Data excerpts:
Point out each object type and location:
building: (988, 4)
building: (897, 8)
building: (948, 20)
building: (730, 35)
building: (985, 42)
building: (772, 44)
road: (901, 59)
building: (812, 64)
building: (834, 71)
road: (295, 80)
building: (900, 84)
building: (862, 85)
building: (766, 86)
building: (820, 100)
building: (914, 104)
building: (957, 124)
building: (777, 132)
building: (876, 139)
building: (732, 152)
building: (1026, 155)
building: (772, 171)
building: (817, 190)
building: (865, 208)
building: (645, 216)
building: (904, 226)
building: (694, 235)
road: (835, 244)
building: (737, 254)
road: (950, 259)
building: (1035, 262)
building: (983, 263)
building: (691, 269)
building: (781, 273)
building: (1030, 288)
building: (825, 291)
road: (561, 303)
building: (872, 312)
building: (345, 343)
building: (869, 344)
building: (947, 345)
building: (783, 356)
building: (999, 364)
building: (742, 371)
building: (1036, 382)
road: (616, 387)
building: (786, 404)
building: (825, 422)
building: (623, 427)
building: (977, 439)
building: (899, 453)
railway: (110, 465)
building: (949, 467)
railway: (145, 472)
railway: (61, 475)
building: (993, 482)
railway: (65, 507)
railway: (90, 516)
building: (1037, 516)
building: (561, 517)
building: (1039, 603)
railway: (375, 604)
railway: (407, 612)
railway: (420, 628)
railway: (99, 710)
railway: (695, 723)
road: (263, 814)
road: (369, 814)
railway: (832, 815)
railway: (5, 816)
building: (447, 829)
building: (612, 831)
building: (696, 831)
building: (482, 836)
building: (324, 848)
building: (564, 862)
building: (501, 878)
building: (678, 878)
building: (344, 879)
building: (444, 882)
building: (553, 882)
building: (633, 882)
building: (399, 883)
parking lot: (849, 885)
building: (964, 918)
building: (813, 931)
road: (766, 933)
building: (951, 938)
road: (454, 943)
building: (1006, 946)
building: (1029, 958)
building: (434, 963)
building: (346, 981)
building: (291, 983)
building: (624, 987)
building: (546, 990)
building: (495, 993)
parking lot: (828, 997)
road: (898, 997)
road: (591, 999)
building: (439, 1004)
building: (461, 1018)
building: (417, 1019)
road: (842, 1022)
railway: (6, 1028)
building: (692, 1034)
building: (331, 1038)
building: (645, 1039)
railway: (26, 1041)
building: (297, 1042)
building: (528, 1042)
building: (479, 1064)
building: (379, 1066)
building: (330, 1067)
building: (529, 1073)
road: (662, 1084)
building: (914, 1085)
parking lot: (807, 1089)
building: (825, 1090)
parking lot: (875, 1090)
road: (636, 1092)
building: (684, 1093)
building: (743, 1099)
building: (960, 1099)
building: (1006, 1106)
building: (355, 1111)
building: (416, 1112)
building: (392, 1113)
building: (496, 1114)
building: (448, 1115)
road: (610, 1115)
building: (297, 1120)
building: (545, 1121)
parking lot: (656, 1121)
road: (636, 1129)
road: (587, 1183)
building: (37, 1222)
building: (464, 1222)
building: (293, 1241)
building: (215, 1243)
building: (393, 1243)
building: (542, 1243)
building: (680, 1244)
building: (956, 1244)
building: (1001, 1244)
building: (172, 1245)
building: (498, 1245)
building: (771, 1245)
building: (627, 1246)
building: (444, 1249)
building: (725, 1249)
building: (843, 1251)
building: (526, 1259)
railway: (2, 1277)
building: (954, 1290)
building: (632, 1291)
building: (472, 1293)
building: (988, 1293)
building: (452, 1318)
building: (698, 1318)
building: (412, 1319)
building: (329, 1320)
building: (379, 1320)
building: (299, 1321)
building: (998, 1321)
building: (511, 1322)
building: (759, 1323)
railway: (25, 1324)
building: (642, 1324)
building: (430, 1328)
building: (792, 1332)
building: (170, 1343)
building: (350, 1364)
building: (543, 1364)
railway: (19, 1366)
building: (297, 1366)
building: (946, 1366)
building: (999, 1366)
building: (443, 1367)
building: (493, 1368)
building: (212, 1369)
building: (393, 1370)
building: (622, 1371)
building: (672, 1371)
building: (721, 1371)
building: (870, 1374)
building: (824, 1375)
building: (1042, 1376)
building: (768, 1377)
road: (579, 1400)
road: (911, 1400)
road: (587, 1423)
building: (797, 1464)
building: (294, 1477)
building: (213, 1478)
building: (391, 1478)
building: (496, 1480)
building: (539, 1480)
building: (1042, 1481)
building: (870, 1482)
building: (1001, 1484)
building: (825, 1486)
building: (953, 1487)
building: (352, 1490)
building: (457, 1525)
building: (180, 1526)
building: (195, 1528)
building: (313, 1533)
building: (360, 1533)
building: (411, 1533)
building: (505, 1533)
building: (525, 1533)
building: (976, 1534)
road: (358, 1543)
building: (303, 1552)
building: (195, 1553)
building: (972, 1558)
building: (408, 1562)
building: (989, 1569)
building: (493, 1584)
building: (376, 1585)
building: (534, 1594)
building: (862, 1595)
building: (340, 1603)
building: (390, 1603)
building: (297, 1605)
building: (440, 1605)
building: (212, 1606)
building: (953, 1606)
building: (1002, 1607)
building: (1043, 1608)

#### Work to be completed:
Report every line of the entries that carries the word "parking".

#### Result:
parking lot: (849, 885)
parking lot: (828, 997)
parking lot: (807, 1089)
parking lot: (875, 1090)
parking lot: (656, 1121)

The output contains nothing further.